*INPUT DATA*
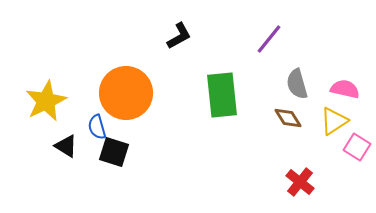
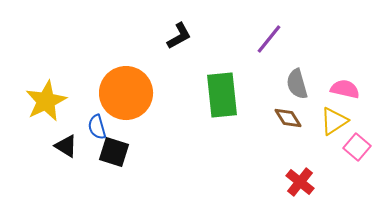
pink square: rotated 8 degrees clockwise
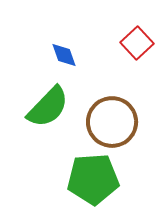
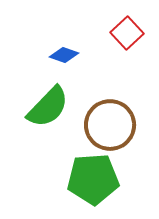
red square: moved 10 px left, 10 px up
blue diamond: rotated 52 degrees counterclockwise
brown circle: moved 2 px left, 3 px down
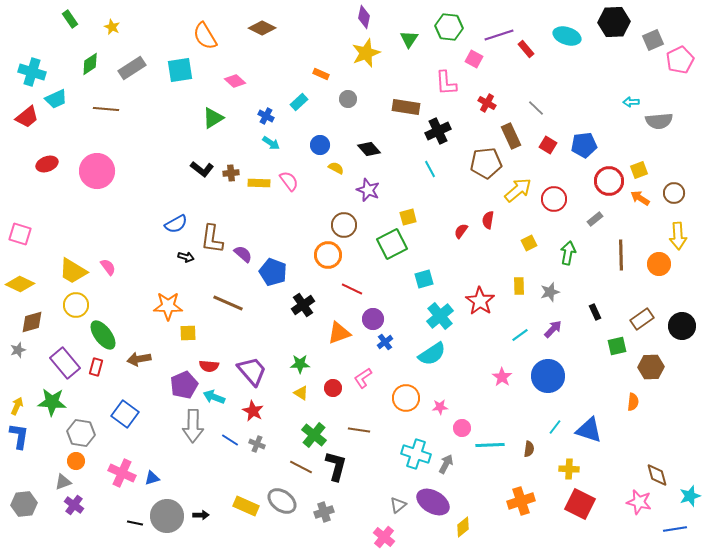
==
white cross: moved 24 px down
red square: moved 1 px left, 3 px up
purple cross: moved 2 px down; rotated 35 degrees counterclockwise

*TASK INSTRUCTIONS*
The entries above hold the needed span. Transcribe exactly the lines from the one with "red square: moved 10 px left, 10 px up" to the one with "brown circle: moved 2 px left, 3 px down", both included.

*OUTPUT OF THE TASK*
red square: moved 10 px left, 10 px up
blue diamond: rotated 52 degrees counterclockwise
brown circle: moved 2 px left, 3 px down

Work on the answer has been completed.